==== Excerpted records

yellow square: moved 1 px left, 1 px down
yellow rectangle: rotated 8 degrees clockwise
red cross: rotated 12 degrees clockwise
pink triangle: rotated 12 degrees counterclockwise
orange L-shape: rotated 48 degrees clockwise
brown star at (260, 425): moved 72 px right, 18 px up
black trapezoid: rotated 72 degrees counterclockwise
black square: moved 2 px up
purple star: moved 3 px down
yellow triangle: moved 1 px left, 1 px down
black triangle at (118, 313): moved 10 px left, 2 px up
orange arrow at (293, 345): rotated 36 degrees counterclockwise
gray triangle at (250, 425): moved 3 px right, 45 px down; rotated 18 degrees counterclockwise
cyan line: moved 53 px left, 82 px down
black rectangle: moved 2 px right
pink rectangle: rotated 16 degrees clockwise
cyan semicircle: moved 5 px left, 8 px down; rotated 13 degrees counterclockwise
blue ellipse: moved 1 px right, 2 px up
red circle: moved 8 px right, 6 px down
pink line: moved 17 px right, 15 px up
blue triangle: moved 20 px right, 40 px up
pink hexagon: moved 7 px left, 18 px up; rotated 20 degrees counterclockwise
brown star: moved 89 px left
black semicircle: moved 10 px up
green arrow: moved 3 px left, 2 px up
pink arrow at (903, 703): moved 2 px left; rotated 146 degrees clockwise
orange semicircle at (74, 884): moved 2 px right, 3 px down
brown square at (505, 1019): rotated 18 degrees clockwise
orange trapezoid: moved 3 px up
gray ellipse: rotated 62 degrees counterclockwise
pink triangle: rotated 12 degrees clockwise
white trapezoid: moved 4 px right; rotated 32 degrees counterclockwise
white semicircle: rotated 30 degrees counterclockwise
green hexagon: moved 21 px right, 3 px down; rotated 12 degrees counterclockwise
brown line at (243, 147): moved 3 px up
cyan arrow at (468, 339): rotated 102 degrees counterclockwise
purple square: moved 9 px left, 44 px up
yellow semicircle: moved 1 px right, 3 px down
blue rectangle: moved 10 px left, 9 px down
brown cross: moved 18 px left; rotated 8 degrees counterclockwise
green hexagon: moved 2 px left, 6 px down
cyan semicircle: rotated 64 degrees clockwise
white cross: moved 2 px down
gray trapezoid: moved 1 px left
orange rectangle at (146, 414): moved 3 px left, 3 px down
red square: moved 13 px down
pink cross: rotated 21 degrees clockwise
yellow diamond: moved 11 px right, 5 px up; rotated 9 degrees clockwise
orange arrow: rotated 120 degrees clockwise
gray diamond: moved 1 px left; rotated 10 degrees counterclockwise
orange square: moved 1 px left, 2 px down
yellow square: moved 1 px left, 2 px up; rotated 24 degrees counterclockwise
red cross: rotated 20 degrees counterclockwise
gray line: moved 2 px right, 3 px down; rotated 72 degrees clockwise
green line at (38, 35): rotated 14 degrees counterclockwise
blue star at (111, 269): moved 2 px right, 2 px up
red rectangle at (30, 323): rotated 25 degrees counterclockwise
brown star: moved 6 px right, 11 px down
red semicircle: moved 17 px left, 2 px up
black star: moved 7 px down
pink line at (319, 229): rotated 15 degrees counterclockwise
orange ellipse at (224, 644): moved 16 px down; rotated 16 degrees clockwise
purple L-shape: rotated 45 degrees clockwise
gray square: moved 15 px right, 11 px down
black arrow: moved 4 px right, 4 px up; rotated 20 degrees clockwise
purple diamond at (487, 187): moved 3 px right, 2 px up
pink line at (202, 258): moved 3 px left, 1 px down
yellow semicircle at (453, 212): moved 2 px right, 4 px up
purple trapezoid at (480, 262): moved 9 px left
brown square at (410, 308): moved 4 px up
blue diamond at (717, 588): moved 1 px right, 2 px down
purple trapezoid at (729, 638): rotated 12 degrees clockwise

========

Format every one of the lines above as a numbered list, omitting any blank lines.

(Final result)
1. yellow square: moved 1 px left, 1 px down
2. yellow rectangle: rotated 8 degrees clockwise
3. red cross: rotated 12 degrees clockwise
4. pink triangle: rotated 12 degrees counterclockwise
5. orange L-shape: rotated 48 degrees clockwise
6. brown star at (260, 425): moved 72 px right, 18 px up
7. black trapezoid: rotated 72 degrees counterclockwise
8. black square: moved 2 px up
9. purple star: moved 3 px down
10. yellow triangle: moved 1 px left, 1 px down
11. black triangle at (118, 313): moved 10 px left, 2 px up
12. orange arrow at (293, 345): rotated 36 degrees counterclockwise
13. gray triangle at (250, 425): moved 3 px right, 45 px down; rotated 18 degrees counterclockwise
14. cyan line: moved 53 px left, 82 px down
15. black rectangle: moved 2 px right
16. pink rectangle: rotated 16 degrees clockwise
17. cyan semicircle: moved 5 px left, 8 px down; rotated 13 degrees counterclockwise
18. blue ellipse: moved 1 px right, 2 px up
19. red circle: moved 8 px right, 6 px down
20. pink line: moved 17 px right, 15 px up
21. blue triangle: moved 20 px right, 40 px up
22. pink hexagon: moved 7 px left, 18 px up; rotated 20 degrees counterclockwise
23. brown star: moved 89 px left
24. black semicircle: moved 10 px up
25. green arrow: moved 3 px left, 2 px up
26. pink arrow at (903, 703): moved 2 px left; rotated 146 degrees clockwise
27. orange semicircle at (74, 884): moved 2 px right, 3 px down
28. brown square at (505, 1019): rotated 18 degrees clockwise
29. orange trapezoid: moved 3 px up
30. gray ellipse: rotated 62 degrees counterclockwise
31. pink triangle: rotated 12 degrees clockwise
32. white trapezoid: moved 4 px right; rotated 32 degrees counterclockwise
33. white semicircle: rotated 30 degrees counterclockwise
34. green hexagon: moved 21 px right, 3 px down; rotated 12 degrees counterclockwise
35. brown line at (243, 147): moved 3 px up
36. cyan arrow at (468, 339): rotated 102 degrees counterclockwise
37. purple square: moved 9 px left, 44 px up
38. yellow semicircle: moved 1 px right, 3 px down
39. blue rectangle: moved 10 px left, 9 px down
40. brown cross: moved 18 px left; rotated 8 degrees counterclockwise
41. green hexagon: moved 2 px left, 6 px down
42. cyan semicircle: rotated 64 degrees clockwise
43. white cross: moved 2 px down
44. gray trapezoid: moved 1 px left
45. orange rectangle at (146, 414): moved 3 px left, 3 px down
46. red square: moved 13 px down
47. pink cross: rotated 21 degrees clockwise
48. yellow diamond: moved 11 px right, 5 px up; rotated 9 degrees clockwise
49. orange arrow: rotated 120 degrees clockwise
50. gray diamond: moved 1 px left; rotated 10 degrees counterclockwise
51. orange square: moved 1 px left, 2 px down
52. yellow square: moved 1 px left, 2 px up; rotated 24 degrees counterclockwise
53. red cross: rotated 20 degrees counterclockwise
54. gray line: moved 2 px right, 3 px down; rotated 72 degrees clockwise
55. green line at (38, 35): rotated 14 degrees counterclockwise
56. blue star at (111, 269): moved 2 px right, 2 px up
57. red rectangle at (30, 323): rotated 25 degrees counterclockwise
58. brown star: moved 6 px right, 11 px down
59. red semicircle: moved 17 px left, 2 px up
60. black star: moved 7 px down
61. pink line at (319, 229): rotated 15 degrees counterclockwise
62. orange ellipse at (224, 644): moved 16 px down; rotated 16 degrees clockwise
63. purple L-shape: rotated 45 degrees clockwise
64. gray square: moved 15 px right, 11 px down
65. black arrow: moved 4 px right, 4 px up; rotated 20 degrees clockwise
66. purple diamond at (487, 187): moved 3 px right, 2 px up
67. pink line at (202, 258): moved 3 px left, 1 px down
68. yellow semicircle at (453, 212): moved 2 px right, 4 px up
69. purple trapezoid at (480, 262): moved 9 px left
70. brown square at (410, 308): moved 4 px up
71. blue diamond at (717, 588): moved 1 px right, 2 px down
72. purple trapezoid at (729, 638): rotated 12 degrees clockwise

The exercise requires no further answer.